• Task brief
Lines to restate from the data below: from the one containing "black stacking toy: 3 -> 2" to the one containing "white teapot: 1 -> 2", both included. Give them again exactly, and only them.

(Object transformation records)
■ ■ ■ ■ ■
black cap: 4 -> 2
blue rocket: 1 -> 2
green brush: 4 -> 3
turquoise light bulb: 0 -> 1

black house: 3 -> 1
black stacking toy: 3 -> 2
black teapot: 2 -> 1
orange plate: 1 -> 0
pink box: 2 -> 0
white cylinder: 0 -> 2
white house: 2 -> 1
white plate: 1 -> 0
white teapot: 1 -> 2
■ ■ ■ ■ ■
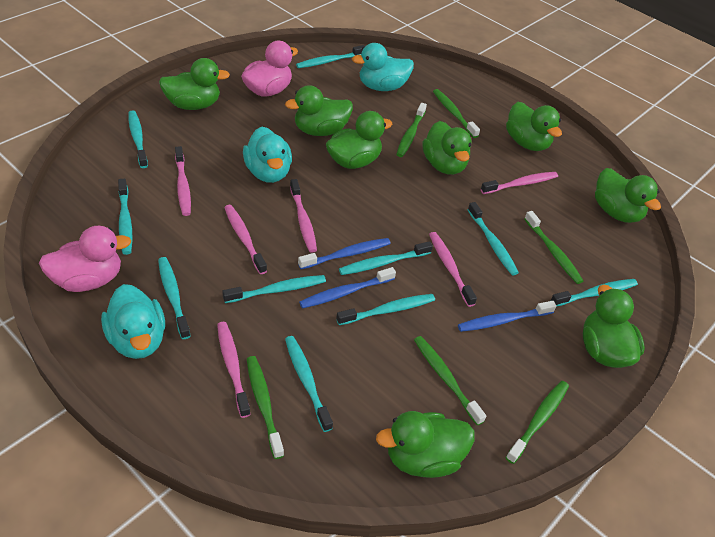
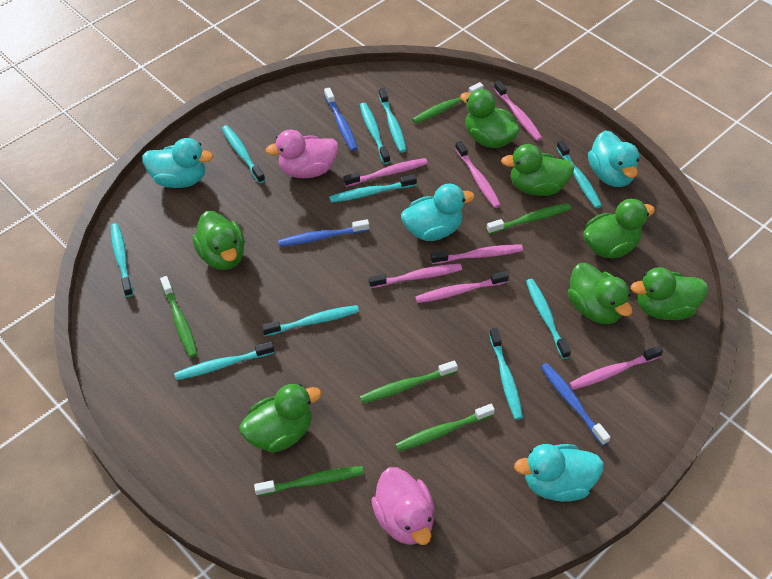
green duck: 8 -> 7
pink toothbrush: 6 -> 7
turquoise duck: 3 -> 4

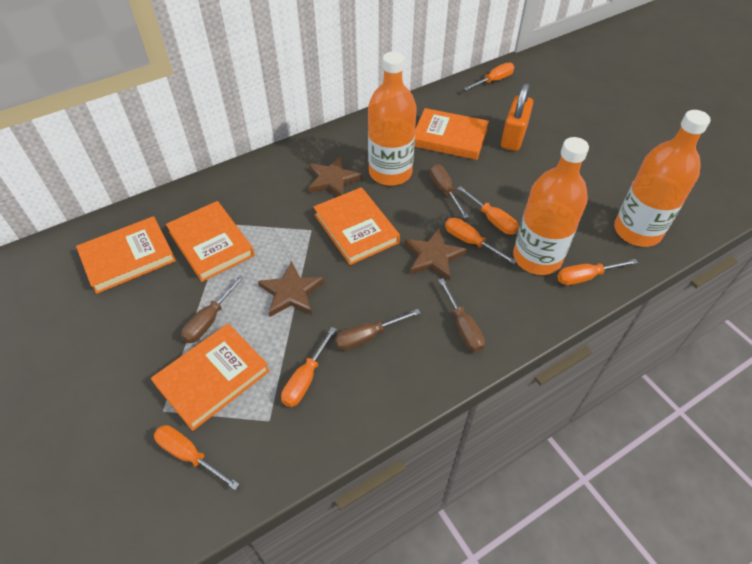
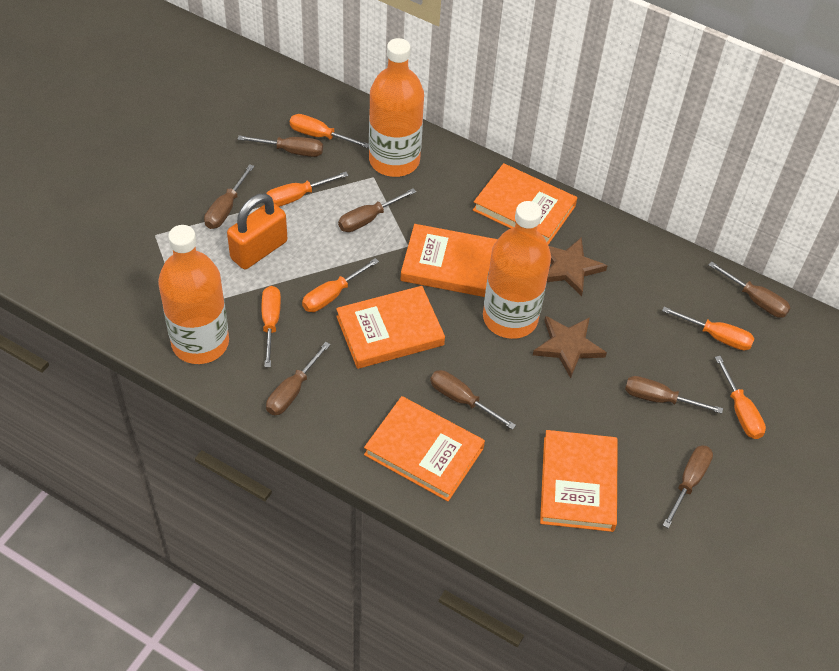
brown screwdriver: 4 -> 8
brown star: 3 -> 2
■ ■ ■ ■ ■
• Answer area
black stacking toy: 3 -> 2
black teapot: 2 -> 1
orange plate: 1 -> 0
pink box: 2 -> 0
white cylinder: 0 -> 2
white house: 2 -> 1
white plate: 1 -> 0
white teapot: 1 -> 2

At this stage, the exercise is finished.